**DATA FOR THE TASK:**

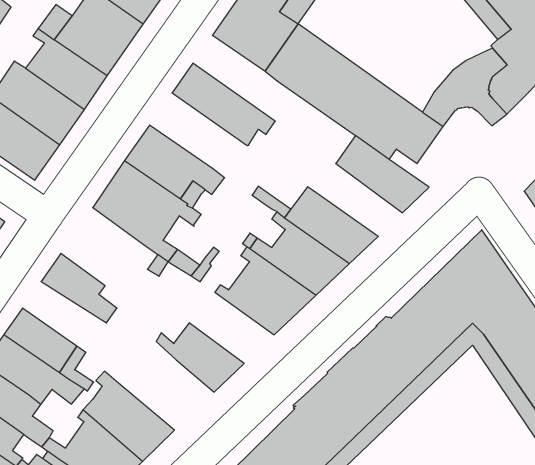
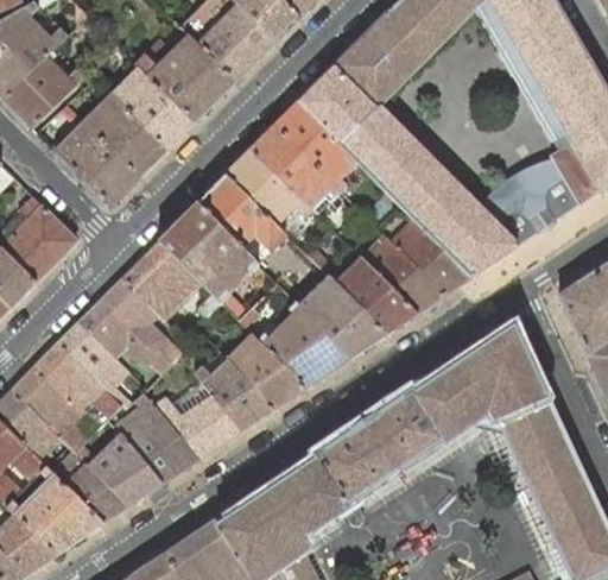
building: none -> [276,100,350,189]
building: none -> [226,146,312,222]
building: none -> [441,207,540,275]
building: none -> [356,235,444,311]
building: none -> [124,239,201,317]
building: none -> [80,298,175,372]
building: none -> [229,334,306,406]
building: none -> [156,392,242,456]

**WHAT IS NEEDED:** Set down exactly, and only, the lines from the one containing "building: none -> [441,207,540,275]" through the final line of the entries above.

**ANSWER TO THIS TASK:**
building: none -> [441,207,540,275]
building: none -> [356,235,444,311]
building: none -> [124,239,201,317]
building: none -> [80,298,175,372]
building: none -> [229,334,306,406]
building: none -> [156,392,242,456]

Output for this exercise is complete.